◆ AIM OF THE TASK: Find every line in the data below that contains the string "major", and copy each one. Case counts.

######

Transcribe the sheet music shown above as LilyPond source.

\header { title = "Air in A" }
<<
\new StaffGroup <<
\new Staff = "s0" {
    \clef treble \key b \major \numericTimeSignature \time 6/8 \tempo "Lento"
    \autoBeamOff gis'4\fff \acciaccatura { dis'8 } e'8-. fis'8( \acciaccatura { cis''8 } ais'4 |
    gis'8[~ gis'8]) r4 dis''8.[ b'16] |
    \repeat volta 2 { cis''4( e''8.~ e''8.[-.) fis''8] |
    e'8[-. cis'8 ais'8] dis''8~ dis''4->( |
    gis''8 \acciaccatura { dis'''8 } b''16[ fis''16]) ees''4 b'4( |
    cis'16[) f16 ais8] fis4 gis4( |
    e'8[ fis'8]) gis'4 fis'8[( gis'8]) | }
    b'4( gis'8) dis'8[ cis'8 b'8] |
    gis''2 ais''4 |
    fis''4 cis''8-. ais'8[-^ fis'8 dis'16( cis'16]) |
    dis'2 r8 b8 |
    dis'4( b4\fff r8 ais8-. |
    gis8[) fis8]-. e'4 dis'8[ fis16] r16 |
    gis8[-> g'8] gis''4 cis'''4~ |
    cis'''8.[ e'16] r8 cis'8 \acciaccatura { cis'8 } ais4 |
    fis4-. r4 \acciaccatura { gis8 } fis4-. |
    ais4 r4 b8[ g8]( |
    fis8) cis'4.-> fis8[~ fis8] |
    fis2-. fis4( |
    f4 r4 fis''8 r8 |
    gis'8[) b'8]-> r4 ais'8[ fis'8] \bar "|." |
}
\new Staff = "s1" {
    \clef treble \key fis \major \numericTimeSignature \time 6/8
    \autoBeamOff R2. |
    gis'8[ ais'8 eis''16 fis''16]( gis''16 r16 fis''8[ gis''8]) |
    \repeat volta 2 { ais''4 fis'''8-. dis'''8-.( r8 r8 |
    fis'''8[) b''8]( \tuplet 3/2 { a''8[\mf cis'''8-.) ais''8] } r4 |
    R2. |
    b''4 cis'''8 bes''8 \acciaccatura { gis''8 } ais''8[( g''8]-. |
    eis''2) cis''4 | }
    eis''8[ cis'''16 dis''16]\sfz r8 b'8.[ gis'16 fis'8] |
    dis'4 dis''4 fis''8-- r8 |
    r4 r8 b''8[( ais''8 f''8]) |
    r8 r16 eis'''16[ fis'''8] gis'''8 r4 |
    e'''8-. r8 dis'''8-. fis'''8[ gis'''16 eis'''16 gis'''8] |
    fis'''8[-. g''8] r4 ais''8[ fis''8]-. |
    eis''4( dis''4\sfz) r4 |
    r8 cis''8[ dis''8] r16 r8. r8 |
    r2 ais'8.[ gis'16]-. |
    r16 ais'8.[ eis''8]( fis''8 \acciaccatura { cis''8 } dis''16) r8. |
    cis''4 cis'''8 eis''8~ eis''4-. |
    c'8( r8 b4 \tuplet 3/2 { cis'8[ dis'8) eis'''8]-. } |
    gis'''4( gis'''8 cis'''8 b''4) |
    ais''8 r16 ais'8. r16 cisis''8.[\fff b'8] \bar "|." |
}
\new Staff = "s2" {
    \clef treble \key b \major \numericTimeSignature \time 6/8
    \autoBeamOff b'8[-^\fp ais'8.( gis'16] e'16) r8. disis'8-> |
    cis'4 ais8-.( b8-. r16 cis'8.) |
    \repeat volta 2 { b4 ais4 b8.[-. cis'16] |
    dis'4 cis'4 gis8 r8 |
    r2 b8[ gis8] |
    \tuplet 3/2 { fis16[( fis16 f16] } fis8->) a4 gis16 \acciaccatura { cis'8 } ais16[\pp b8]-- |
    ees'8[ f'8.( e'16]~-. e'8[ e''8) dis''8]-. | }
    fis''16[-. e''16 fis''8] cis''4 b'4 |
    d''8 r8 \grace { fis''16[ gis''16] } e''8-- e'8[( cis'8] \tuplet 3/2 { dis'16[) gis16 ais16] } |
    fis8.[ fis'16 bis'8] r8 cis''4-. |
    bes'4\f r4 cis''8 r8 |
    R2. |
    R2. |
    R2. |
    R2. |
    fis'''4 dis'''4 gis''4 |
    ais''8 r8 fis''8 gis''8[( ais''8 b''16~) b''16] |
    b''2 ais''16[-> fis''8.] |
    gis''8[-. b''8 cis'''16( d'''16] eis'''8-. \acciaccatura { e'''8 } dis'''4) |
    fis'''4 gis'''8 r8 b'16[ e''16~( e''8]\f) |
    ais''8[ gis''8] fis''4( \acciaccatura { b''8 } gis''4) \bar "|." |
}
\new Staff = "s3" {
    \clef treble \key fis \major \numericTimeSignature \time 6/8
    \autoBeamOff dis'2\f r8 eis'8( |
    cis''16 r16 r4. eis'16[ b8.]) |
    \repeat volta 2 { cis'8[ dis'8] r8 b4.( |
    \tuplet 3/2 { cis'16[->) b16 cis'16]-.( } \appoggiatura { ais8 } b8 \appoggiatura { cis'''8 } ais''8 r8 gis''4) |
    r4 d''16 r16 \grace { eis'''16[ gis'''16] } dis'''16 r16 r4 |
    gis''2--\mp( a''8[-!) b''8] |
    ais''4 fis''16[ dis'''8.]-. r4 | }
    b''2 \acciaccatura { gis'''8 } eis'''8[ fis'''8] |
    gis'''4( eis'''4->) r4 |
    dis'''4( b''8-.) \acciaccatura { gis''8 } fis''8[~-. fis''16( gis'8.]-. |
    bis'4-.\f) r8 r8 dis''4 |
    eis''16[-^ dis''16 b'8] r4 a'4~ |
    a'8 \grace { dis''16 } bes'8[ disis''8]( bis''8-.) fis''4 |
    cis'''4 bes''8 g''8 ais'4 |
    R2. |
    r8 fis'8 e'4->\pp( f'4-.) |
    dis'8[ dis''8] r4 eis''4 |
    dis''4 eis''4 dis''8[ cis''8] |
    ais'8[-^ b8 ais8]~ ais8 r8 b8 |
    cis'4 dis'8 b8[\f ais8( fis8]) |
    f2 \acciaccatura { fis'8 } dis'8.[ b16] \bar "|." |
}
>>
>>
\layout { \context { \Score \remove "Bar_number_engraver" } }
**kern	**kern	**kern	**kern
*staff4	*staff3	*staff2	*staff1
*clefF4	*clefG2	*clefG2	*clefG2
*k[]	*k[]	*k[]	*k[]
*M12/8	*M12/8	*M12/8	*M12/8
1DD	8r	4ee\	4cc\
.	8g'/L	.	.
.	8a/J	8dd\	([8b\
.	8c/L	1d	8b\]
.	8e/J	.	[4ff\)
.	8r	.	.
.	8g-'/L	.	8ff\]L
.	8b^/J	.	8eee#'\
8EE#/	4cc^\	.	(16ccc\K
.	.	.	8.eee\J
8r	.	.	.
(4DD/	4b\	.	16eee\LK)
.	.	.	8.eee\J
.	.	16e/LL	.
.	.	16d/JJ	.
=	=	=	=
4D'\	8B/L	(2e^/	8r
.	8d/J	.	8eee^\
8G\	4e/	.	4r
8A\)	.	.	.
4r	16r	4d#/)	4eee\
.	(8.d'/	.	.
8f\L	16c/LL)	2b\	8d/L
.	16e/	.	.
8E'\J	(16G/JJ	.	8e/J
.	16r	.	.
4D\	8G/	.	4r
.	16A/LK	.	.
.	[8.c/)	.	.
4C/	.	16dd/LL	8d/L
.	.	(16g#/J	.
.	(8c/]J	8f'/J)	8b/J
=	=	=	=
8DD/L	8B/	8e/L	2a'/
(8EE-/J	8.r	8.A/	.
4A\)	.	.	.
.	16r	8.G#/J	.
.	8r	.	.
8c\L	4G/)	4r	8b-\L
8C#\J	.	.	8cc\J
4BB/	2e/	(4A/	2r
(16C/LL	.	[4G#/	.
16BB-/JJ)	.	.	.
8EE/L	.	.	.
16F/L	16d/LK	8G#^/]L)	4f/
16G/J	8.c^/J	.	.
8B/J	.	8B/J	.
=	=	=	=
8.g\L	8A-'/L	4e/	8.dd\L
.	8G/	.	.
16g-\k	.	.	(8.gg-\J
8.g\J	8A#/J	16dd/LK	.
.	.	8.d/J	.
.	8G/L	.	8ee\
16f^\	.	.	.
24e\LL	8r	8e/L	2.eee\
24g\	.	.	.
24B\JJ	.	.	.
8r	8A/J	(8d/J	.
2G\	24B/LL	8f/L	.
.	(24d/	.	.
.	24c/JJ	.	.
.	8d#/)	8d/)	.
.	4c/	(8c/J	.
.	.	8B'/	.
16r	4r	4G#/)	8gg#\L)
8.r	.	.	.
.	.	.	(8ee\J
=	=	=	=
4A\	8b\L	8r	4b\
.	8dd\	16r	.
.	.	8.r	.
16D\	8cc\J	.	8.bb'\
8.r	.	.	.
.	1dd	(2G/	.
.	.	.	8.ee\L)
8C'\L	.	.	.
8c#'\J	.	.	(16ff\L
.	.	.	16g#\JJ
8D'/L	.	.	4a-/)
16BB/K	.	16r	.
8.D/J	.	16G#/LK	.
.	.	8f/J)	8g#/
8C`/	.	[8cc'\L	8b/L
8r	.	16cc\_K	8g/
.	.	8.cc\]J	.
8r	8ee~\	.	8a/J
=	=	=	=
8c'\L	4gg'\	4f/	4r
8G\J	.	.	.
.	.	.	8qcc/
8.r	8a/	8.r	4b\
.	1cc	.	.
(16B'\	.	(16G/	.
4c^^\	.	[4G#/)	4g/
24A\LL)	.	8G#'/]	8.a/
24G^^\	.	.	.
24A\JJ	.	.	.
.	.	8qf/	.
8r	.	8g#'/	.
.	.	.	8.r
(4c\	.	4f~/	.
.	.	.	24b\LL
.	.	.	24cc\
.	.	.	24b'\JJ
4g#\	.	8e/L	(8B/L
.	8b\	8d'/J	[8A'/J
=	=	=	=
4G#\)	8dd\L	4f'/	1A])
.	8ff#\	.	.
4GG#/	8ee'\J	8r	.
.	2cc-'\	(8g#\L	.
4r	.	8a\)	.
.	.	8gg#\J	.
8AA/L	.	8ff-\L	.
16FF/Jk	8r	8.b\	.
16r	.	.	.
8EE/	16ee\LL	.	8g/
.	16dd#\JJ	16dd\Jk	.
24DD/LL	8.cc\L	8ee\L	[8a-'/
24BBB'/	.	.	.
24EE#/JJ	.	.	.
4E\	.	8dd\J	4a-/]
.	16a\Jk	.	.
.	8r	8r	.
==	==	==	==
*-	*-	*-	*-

######

◆ TASK RESPONSE:
    \clef treble \key b \major \numericTimeSignature \time 6/8 \tempo "Lento"
    \clef treble \key fis \major \numericTimeSignature \time 6/8
    \clef treble \key b \major \numericTimeSignature \time 6/8
    \clef treble \key fis \major \numericTimeSignature \time 6/8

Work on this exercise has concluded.